Every line of the records that holds the word "green" should be copied.

The data:
————————
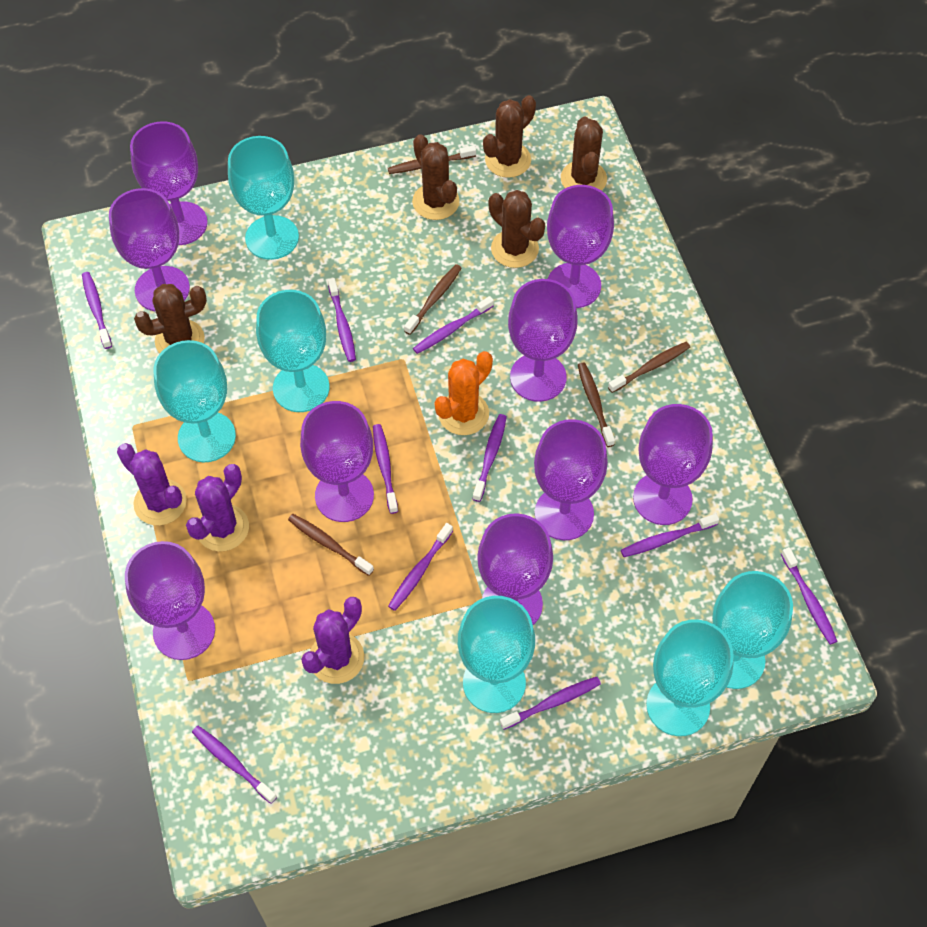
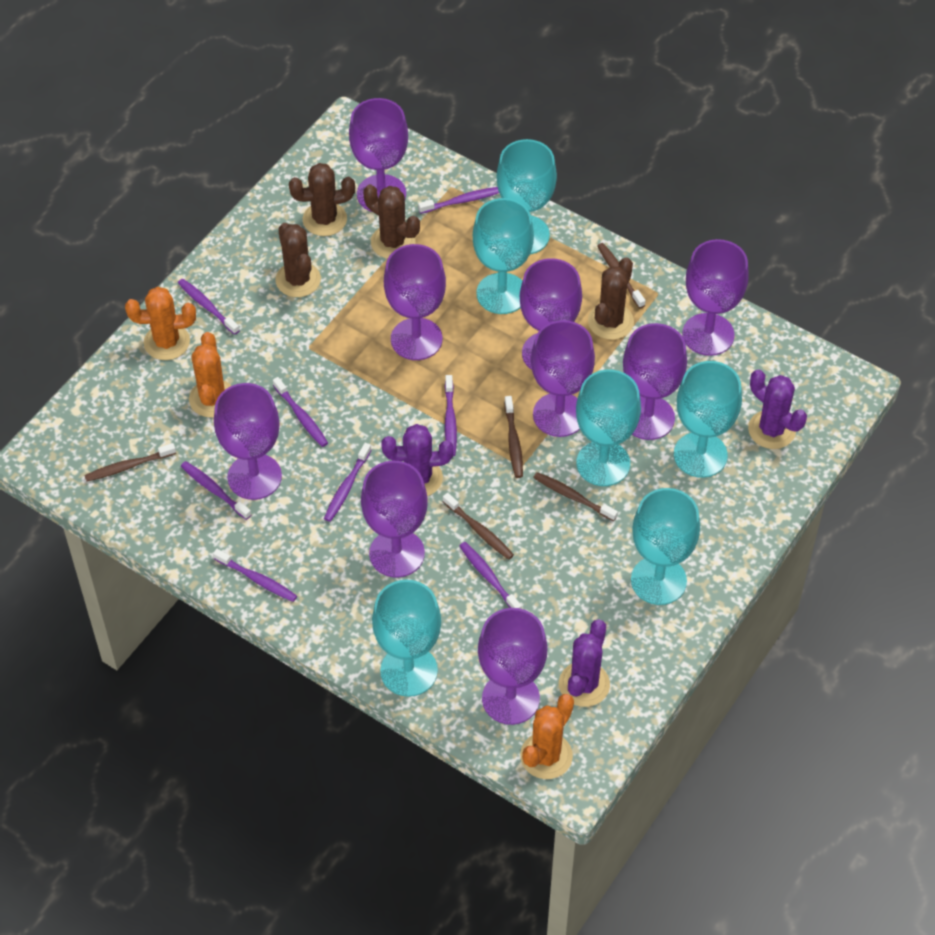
brown cactus: 5 -> 4
orange cactus: 1 -> 3
purple toothbrush: 10 -> 8

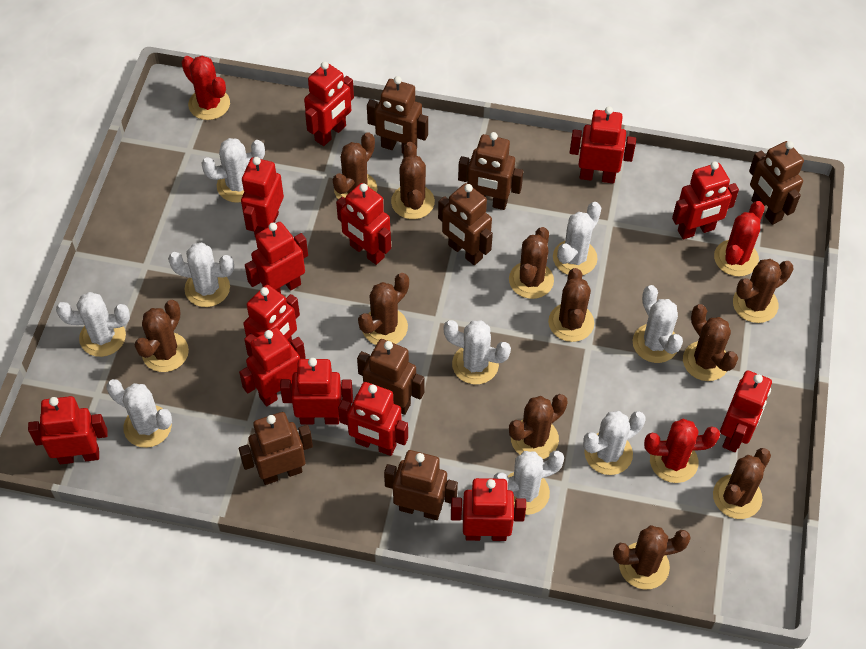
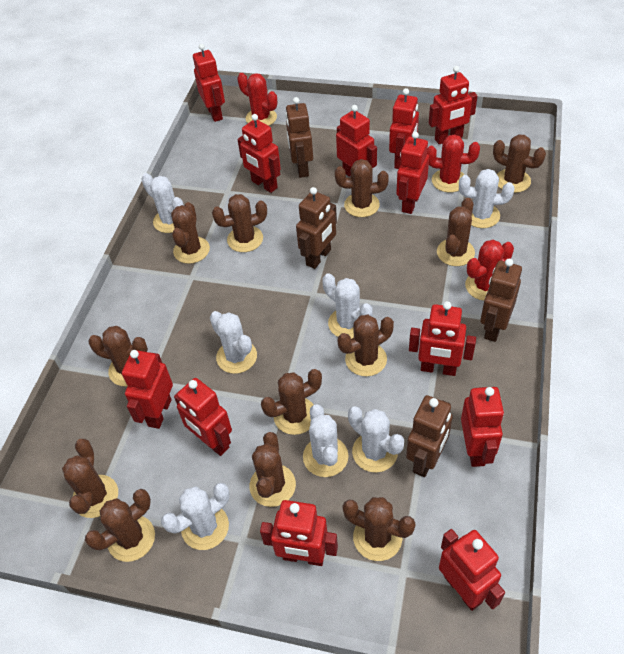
brown cactus: 11 -> 12
brown robot: 7 -> 4
red robot: 13 -> 12
white cactus: 9 -> 7

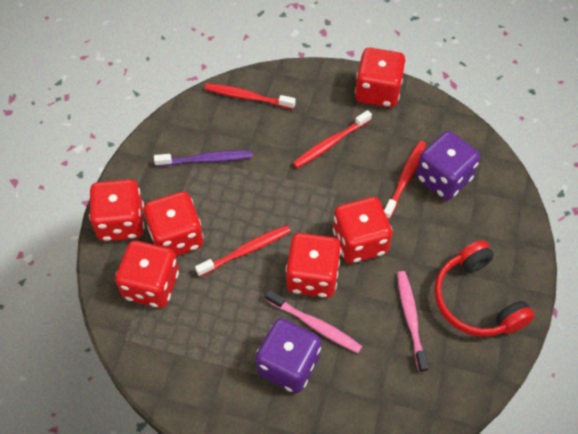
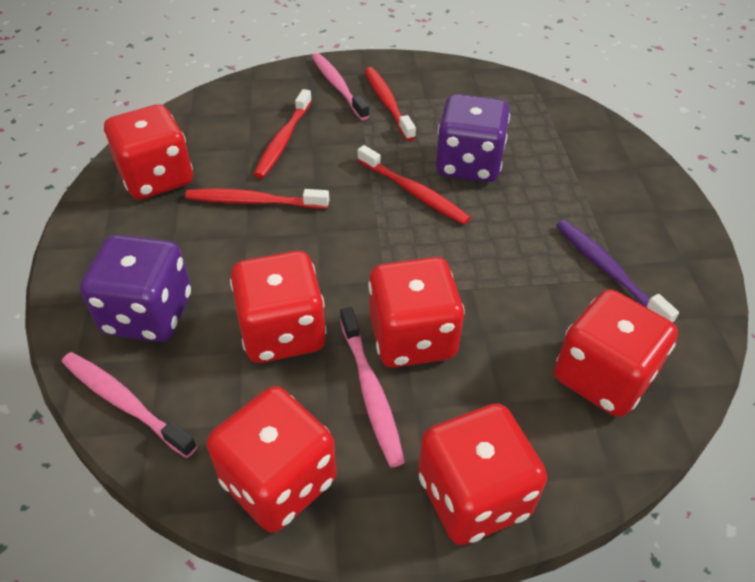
pink toothbrush: 2 -> 3
red headphones: 1 -> 0

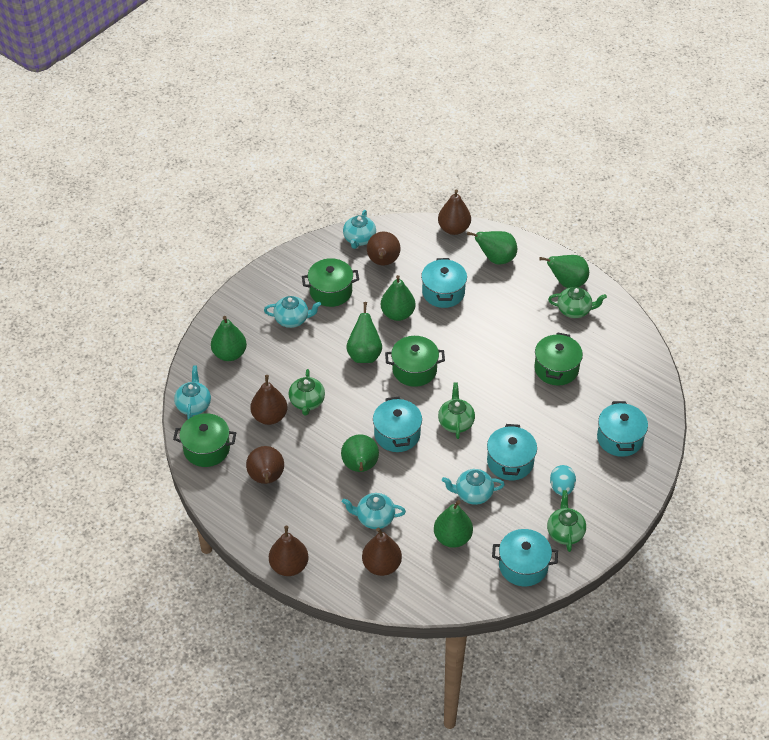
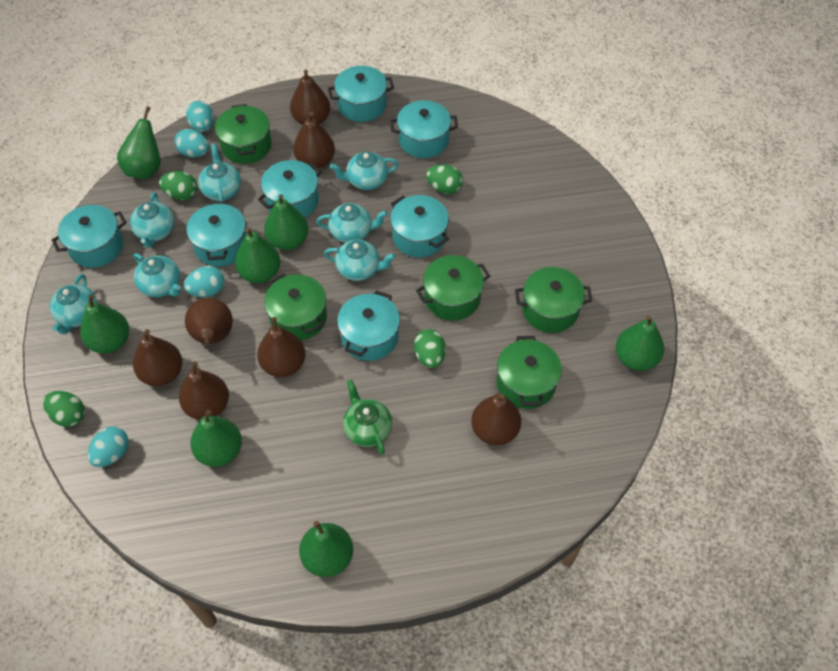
brown pear: 6 -> 7
green egg: 0 -> 4
green pot: 4 -> 5
green teapot: 4 -> 1
turquoise egg: 1 -> 4
turquoise pot: 5 -> 7
turquoise teapot: 5 -> 7

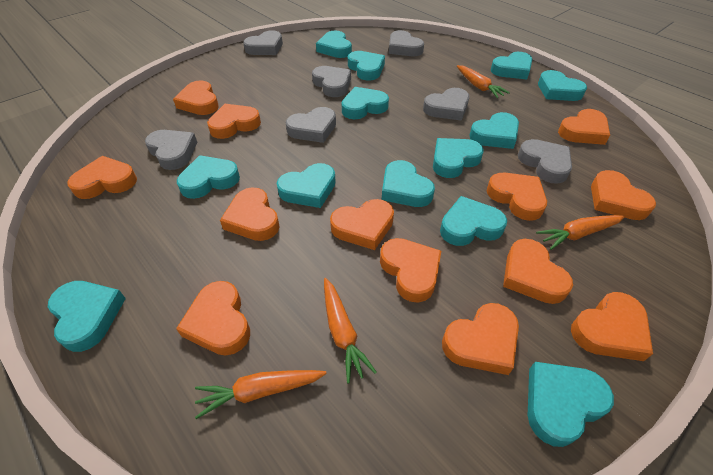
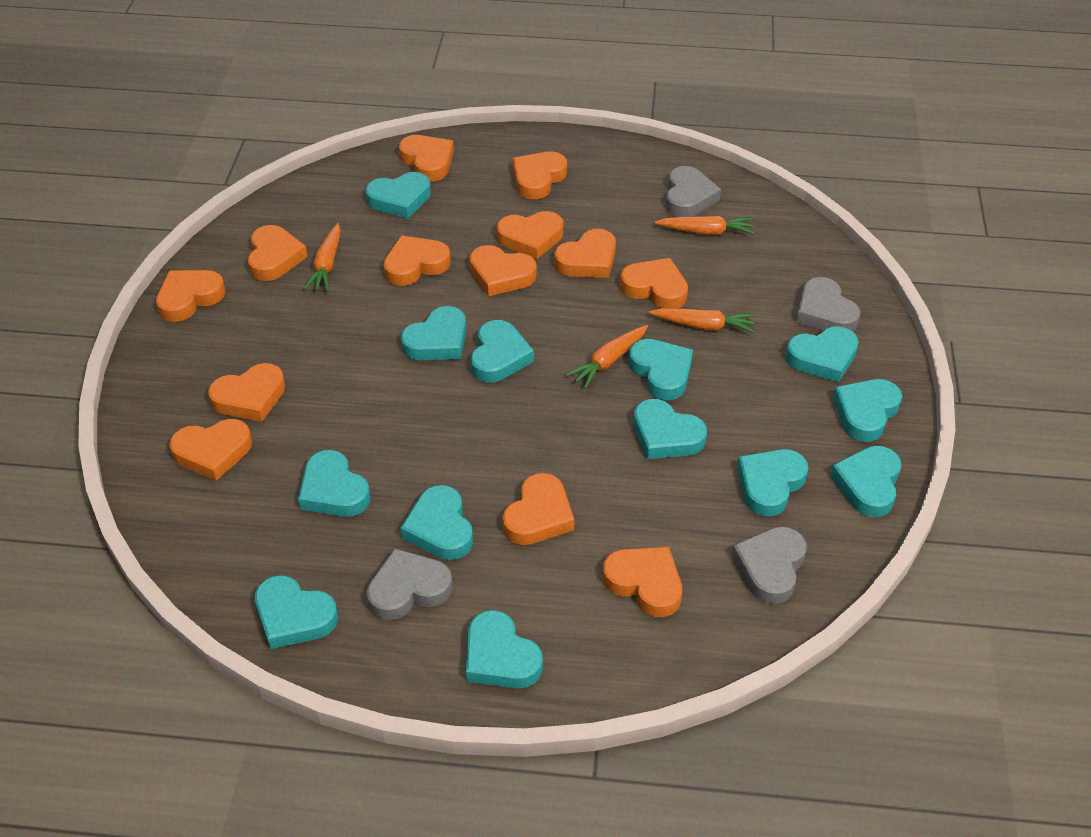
grey heart: 7 -> 4

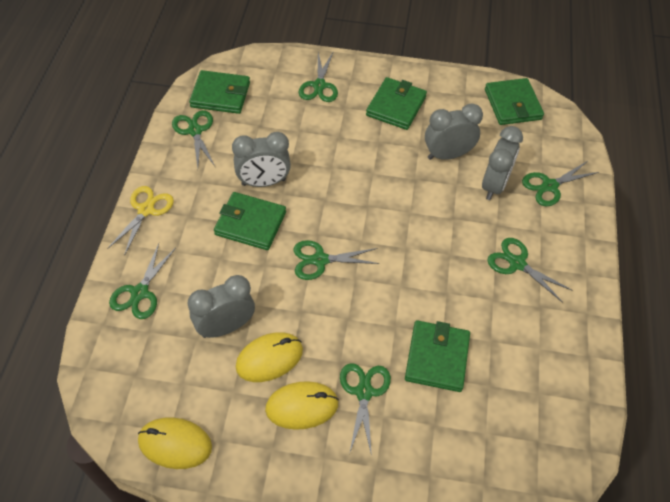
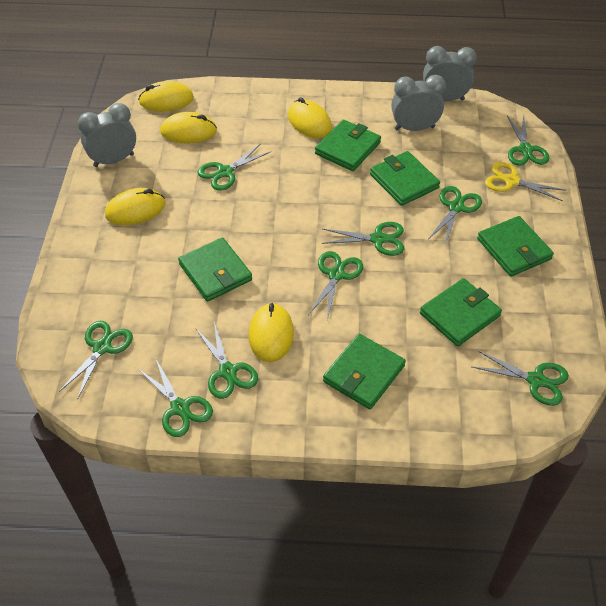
green scissors: 7 -> 9
green wallet: 5 -> 6
grey clock: 4 -> 3
yellow mouse: 3 -> 5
————————
Written response:
green egg: 0 -> 4
green pot: 4 -> 5
green teapot: 4 -> 1
green scissors: 7 -> 9
green wallet: 5 -> 6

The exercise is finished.